## Request
Output the items from the line containing "red star at (21, 257): moved" through the line containing "blue pentagon at", inclusive, as a JSON list of strings with one string per line and blank lines omitted.

## Provided data
** Begin **

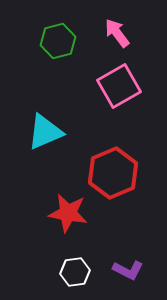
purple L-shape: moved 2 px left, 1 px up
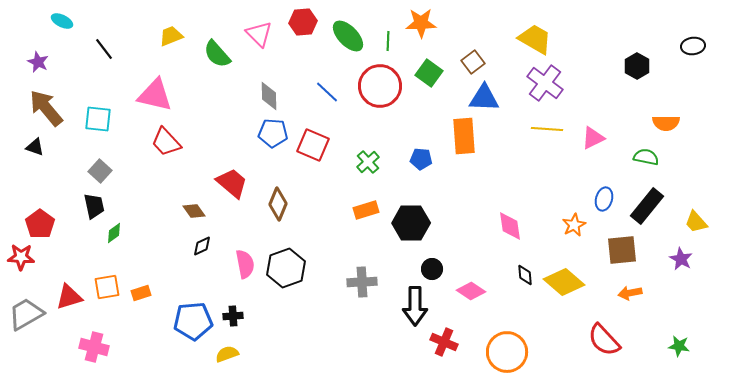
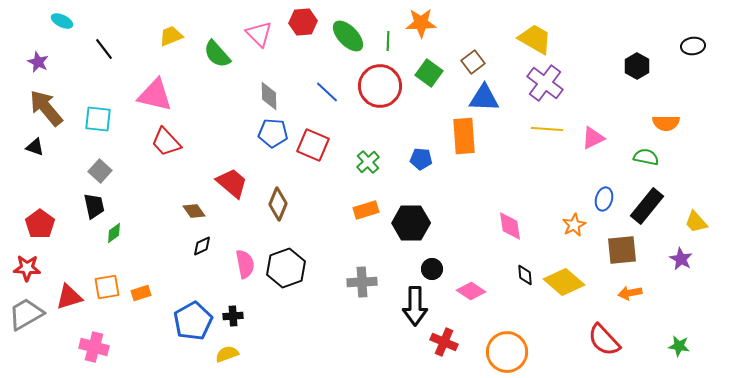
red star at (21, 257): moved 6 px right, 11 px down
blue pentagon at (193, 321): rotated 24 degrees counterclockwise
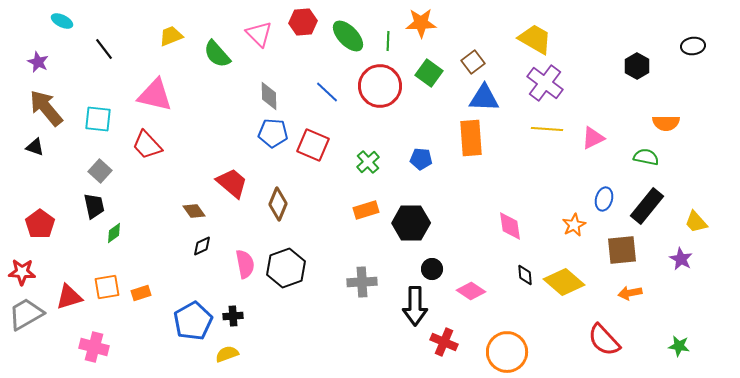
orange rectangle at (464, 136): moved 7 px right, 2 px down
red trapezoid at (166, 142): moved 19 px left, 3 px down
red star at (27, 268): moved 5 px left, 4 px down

** End **
** Begin **

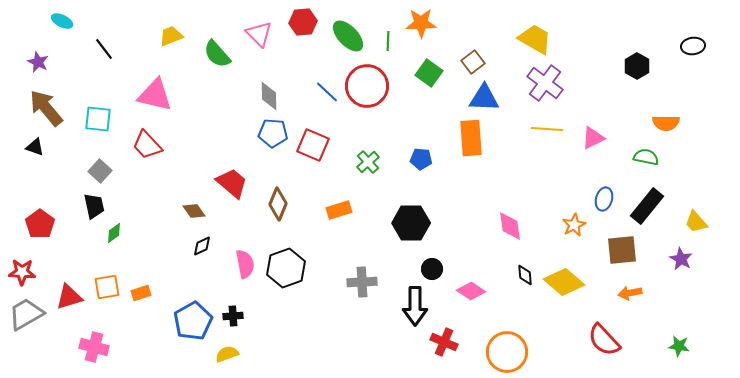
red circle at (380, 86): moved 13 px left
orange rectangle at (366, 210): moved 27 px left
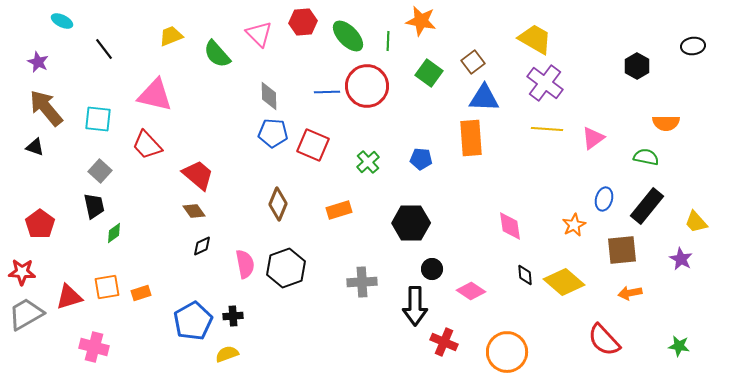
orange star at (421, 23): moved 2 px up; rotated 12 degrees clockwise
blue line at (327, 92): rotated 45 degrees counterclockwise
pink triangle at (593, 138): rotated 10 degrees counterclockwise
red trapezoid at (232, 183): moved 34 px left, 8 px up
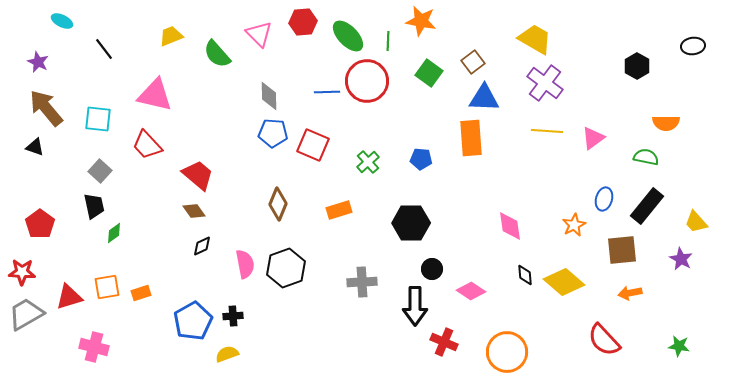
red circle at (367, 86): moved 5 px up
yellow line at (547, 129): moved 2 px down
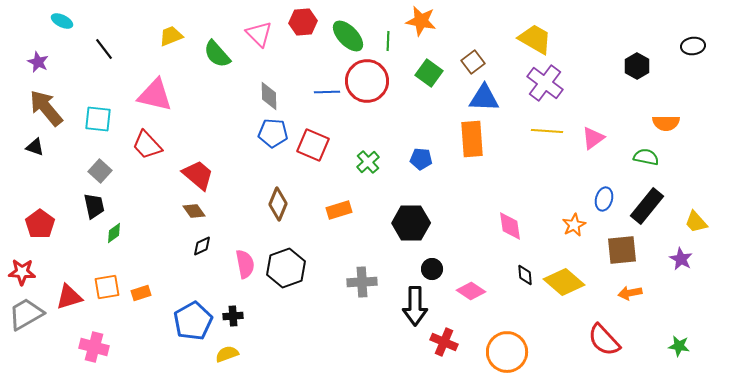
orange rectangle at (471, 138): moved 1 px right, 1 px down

** End **

## The answer
[
  "red star at (21, 257): moved 6 px right, 11 px down",
  "blue pentagon at (193, 321): rotated 24 degrees counterclockwise"
]